- Task: The answer must be every line of the records in which the string "violet" appears.

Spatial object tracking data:
+---+
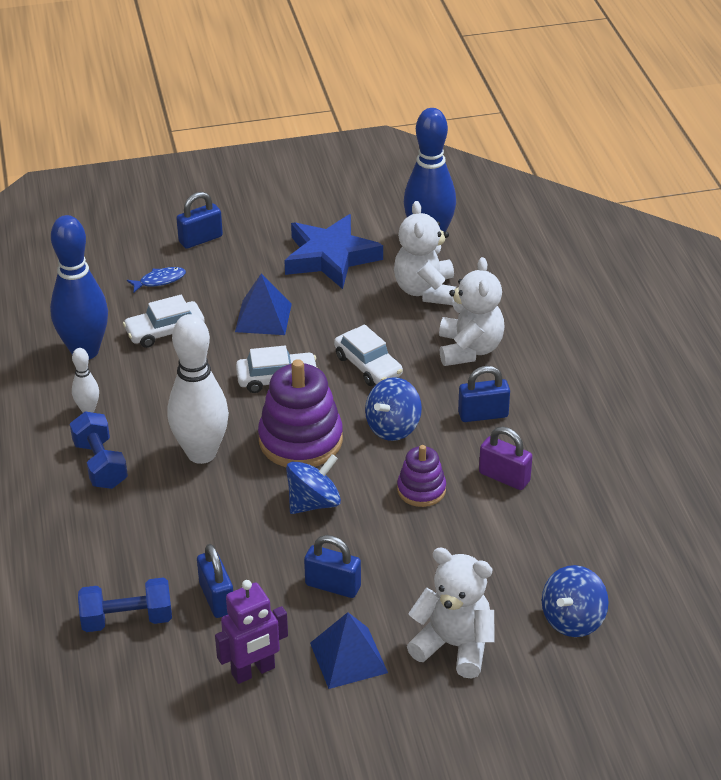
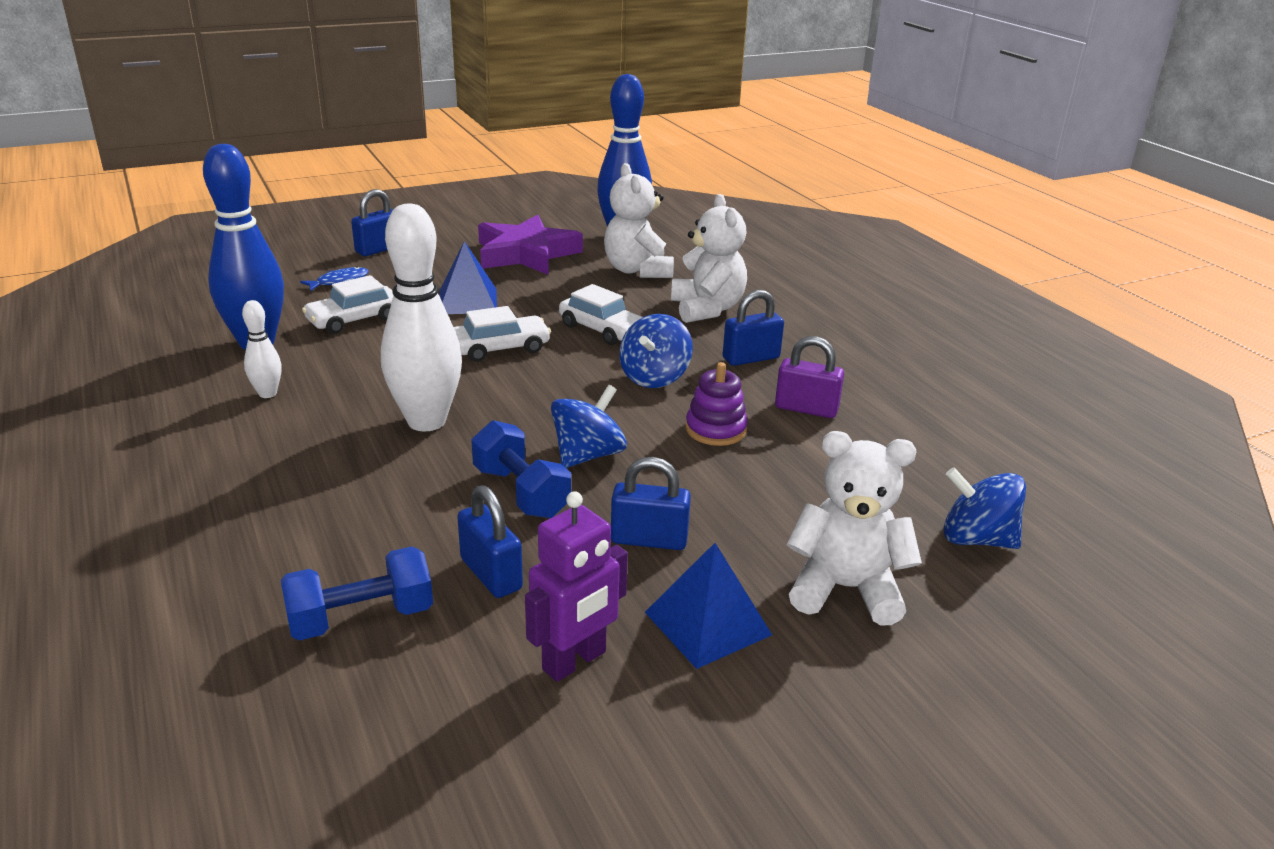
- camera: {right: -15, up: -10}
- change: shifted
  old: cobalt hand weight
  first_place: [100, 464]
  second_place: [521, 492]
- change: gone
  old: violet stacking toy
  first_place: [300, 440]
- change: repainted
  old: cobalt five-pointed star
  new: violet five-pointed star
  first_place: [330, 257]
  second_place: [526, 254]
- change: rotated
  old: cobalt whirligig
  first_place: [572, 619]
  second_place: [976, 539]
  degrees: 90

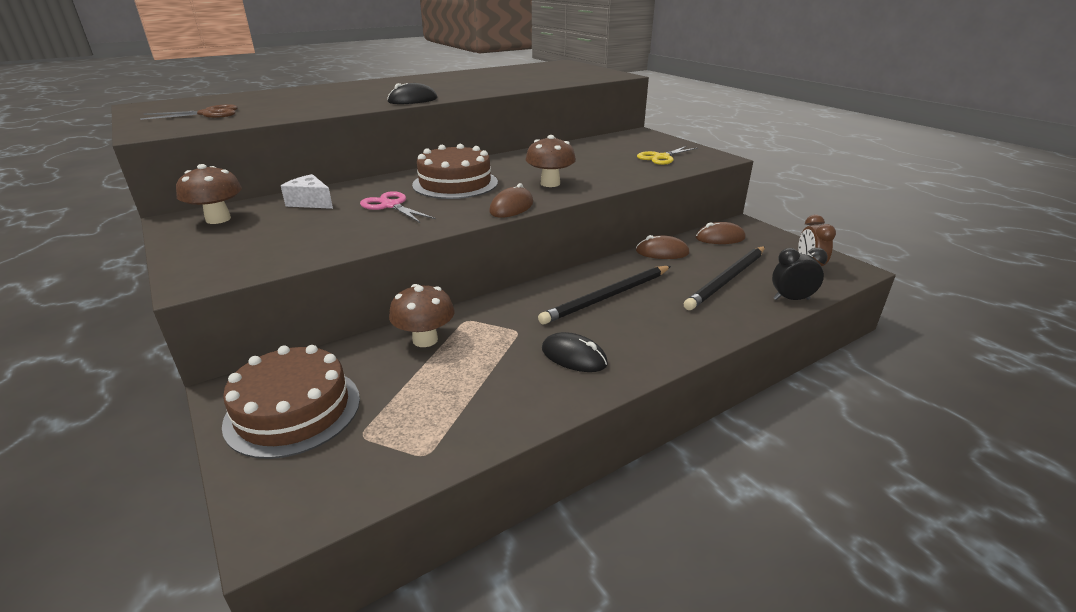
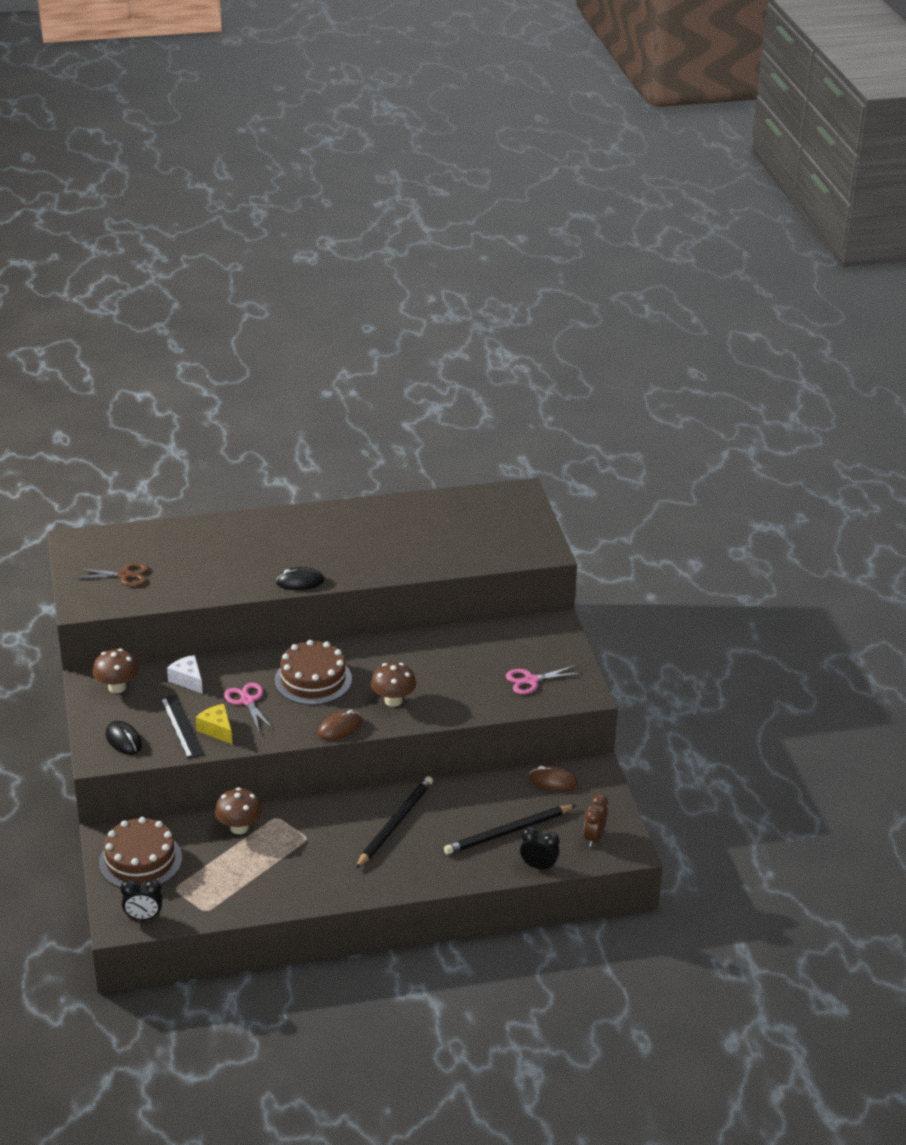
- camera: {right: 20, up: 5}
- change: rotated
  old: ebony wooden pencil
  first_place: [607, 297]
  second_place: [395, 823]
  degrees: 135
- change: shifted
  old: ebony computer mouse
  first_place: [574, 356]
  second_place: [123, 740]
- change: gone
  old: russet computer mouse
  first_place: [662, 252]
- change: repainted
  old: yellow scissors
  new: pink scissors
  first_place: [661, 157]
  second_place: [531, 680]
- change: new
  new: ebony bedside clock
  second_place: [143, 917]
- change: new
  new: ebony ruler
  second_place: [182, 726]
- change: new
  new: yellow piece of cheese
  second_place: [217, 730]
+---+
- Task result:
  old: violet stacking toy
  new: violet five-pointed star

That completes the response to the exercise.